Stored data entries:
..............................
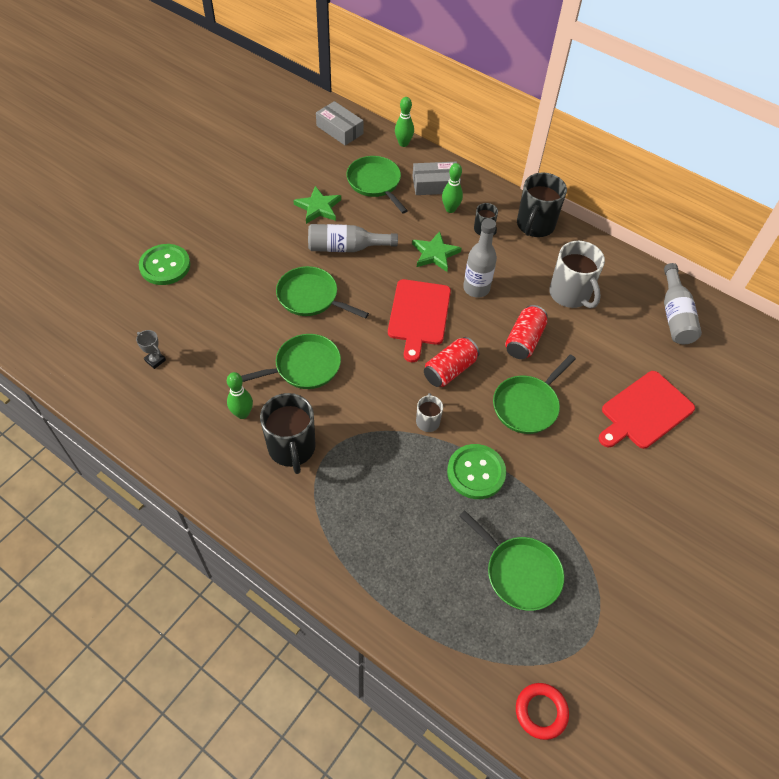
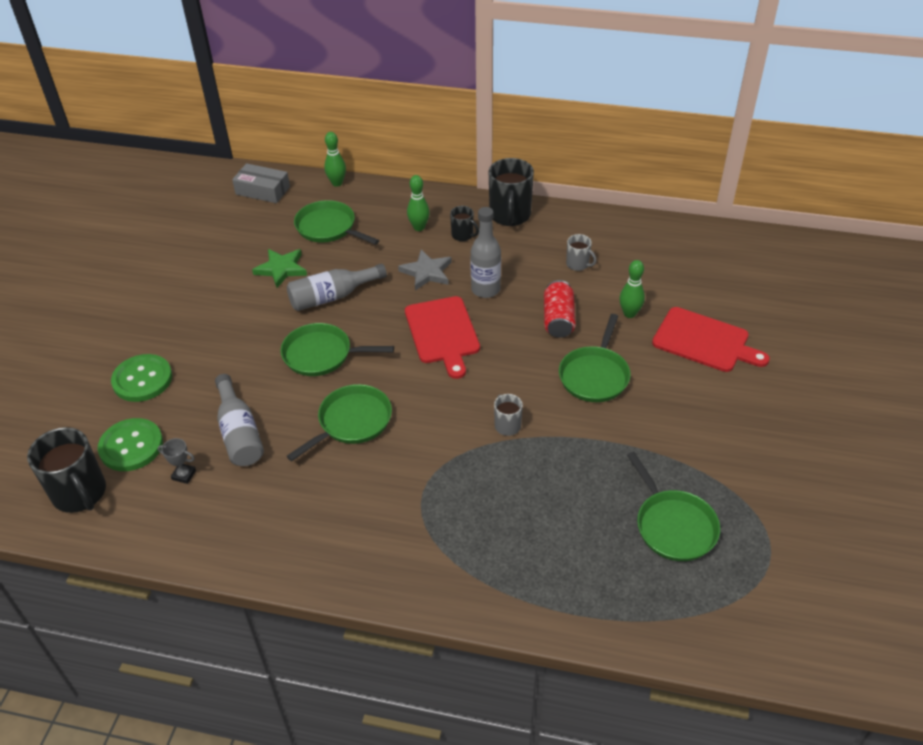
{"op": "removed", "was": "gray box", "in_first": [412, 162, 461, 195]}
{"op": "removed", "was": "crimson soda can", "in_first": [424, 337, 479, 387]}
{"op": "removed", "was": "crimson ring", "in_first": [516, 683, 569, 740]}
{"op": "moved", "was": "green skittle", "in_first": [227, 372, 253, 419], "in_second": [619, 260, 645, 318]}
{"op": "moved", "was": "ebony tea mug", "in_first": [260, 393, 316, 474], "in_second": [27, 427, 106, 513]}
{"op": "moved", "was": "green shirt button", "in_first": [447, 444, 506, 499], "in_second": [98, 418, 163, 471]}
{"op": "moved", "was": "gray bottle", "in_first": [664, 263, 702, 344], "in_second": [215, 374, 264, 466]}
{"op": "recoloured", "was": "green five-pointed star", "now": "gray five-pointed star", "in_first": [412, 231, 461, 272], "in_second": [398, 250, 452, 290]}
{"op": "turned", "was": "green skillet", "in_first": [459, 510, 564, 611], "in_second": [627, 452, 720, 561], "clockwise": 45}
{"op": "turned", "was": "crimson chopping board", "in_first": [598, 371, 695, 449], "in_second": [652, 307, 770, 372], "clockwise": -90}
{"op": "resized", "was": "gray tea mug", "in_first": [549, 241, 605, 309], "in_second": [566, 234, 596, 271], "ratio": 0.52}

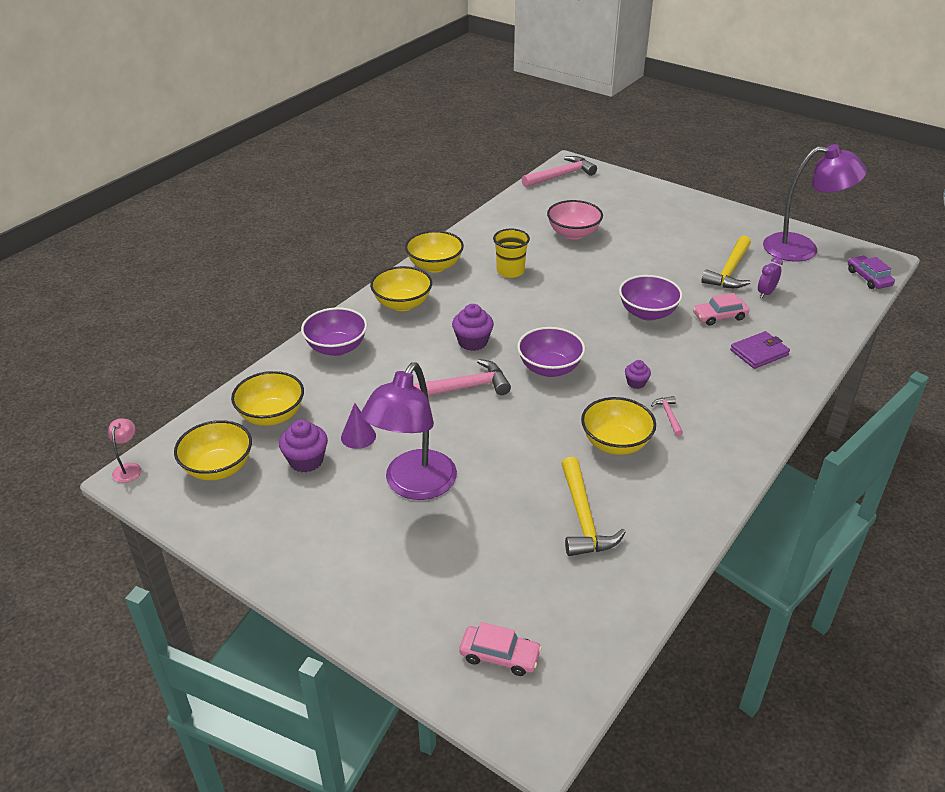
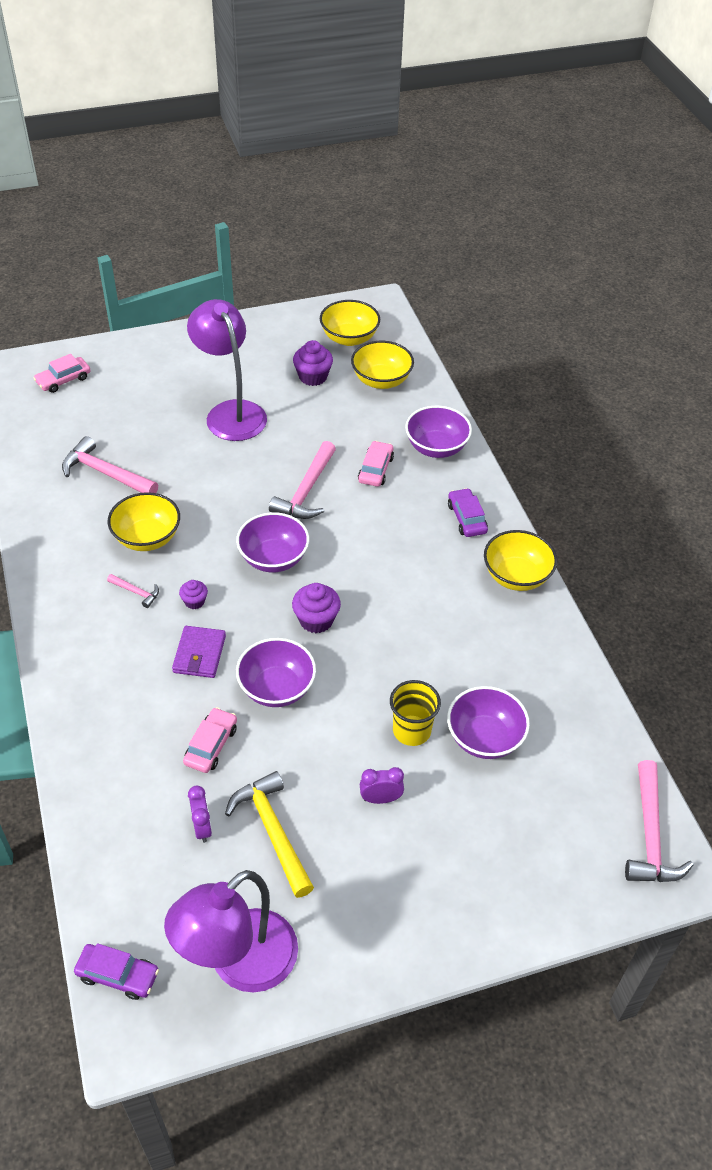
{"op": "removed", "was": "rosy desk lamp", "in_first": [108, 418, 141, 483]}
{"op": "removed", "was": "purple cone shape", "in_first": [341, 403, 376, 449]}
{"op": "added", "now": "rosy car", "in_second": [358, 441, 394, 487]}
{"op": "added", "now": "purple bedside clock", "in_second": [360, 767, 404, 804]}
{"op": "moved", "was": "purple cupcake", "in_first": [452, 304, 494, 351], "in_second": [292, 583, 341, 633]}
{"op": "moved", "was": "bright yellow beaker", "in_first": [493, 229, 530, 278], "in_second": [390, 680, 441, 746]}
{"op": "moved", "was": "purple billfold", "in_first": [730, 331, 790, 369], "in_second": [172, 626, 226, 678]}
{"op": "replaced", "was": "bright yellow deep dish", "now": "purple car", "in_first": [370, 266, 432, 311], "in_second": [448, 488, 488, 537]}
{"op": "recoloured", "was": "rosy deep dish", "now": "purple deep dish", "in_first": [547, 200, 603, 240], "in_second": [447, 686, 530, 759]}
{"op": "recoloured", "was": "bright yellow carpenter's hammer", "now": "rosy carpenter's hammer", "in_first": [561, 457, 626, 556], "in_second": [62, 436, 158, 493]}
..............................
Retype each line above exactly. Leave the images out.

{"op": "removed", "was": "gray box", "in_first": [412, 162, 461, 195]}
{"op": "removed", "was": "crimson soda can", "in_first": [424, 337, 479, 387]}
{"op": "removed", "was": "crimson ring", "in_first": [516, 683, 569, 740]}
{"op": "moved", "was": "green skittle", "in_first": [227, 372, 253, 419], "in_second": [619, 260, 645, 318]}
{"op": "moved", "was": "ebony tea mug", "in_first": [260, 393, 316, 474], "in_second": [27, 427, 106, 513]}
{"op": "moved", "was": "green shirt button", "in_first": [447, 444, 506, 499], "in_second": [98, 418, 163, 471]}
{"op": "moved", "was": "gray bottle", "in_first": [664, 263, 702, 344], "in_second": [215, 374, 264, 466]}
{"op": "recoloured", "was": "green five-pointed star", "now": "gray five-pointed star", "in_first": [412, 231, 461, 272], "in_second": [398, 250, 452, 290]}
{"op": "turned", "was": "green skillet", "in_first": [459, 510, 564, 611], "in_second": [627, 452, 720, 561], "clockwise": 45}
{"op": "turned", "was": "crimson chopping board", "in_first": [598, 371, 695, 449], "in_second": [652, 307, 770, 372], "clockwise": -90}
{"op": "resized", "was": "gray tea mug", "in_first": [549, 241, 605, 309], "in_second": [566, 234, 596, 271], "ratio": 0.52}

{"op": "removed", "was": "rosy desk lamp", "in_first": [108, 418, 141, 483]}
{"op": "removed", "was": "purple cone shape", "in_first": [341, 403, 376, 449]}
{"op": "added", "now": "rosy car", "in_second": [358, 441, 394, 487]}
{"op": "added", "now": "purple bedside clock", "in_second": [360, 767, 404, 804]}
{"op": "moved", "was": "purple cupcake", "in_first": [452, 304, 494, 351], "in_second": [292, 583, 341, 633]}
{"op": "moved", "was": "bright yellow beaker", "in_first": [493, 229, 530, 278], "in_second": [390, 680, 441, 746]}
{"op": "moved", "was": "purple billfold", "in_first": [730, 331, 790, 369], "in_second": [172, 626, 226, 678]}
{"op": "replaced", "was": "bright yellow deep dish", "now": "purple car", "in_first": [370, 266, 432, 311], "in_second": [448, 488, 488, 537]}
{"op": "recoloured", "was": "rosy deep dish", "now": "purple deep dish", "in_first": [547, 200, 603, 240], "in_second": [447, 686, 530, 759]}
{"op": "recoloured", "was": "bright yellow carpenter's hammer", "now": "rosy carpenter's hammer", "in_first": [561, 457, 626, 556], "in_second": [62, 436, 158, 493]}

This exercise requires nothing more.